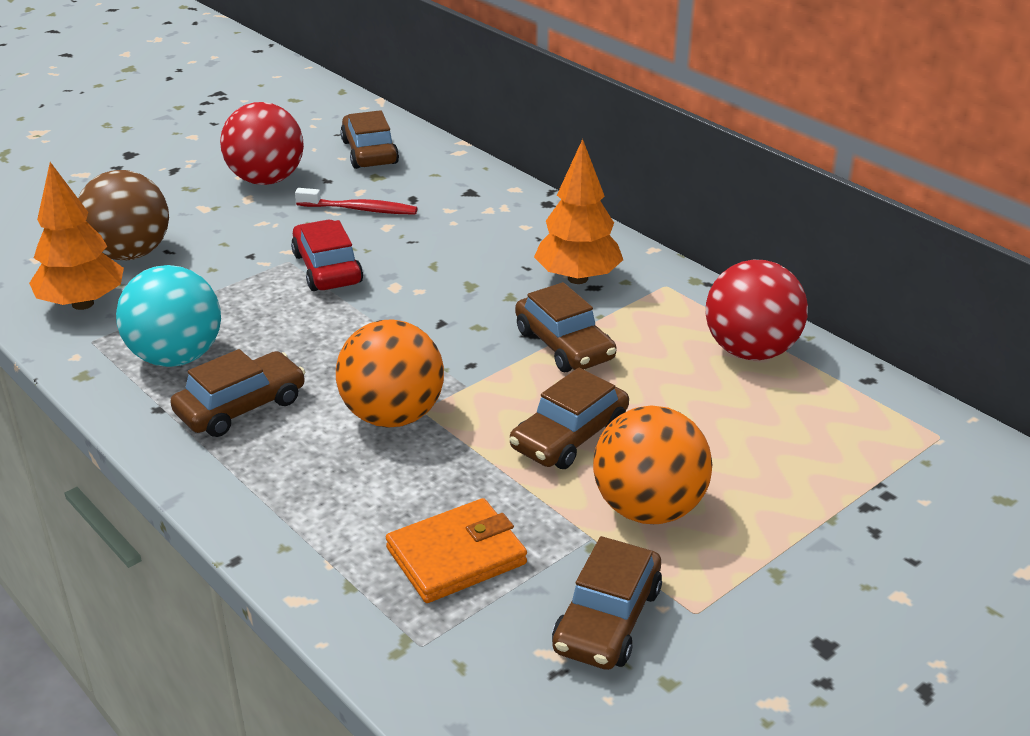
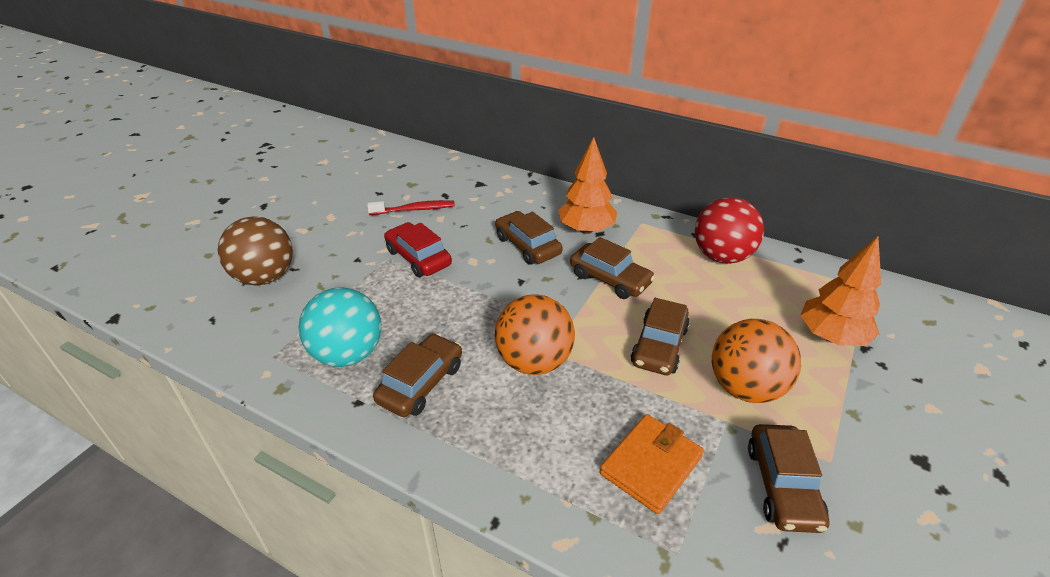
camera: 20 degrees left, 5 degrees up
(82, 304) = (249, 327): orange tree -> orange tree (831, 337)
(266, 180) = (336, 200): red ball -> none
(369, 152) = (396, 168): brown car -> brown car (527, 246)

● AIM OF THE EXERCISE:
The answer should contain all the material above, copied exactly, and no images.

● YOUR RESPONSE:
camera: 20 degrees left, 5 degrees up
(82, 304) = (249, 327): orange tree -> orange tree (831, 337)
(266, 180) = (336, 200): red ball -> none
(369, 152) = (396, 168): brown car -> brown car (527, 246)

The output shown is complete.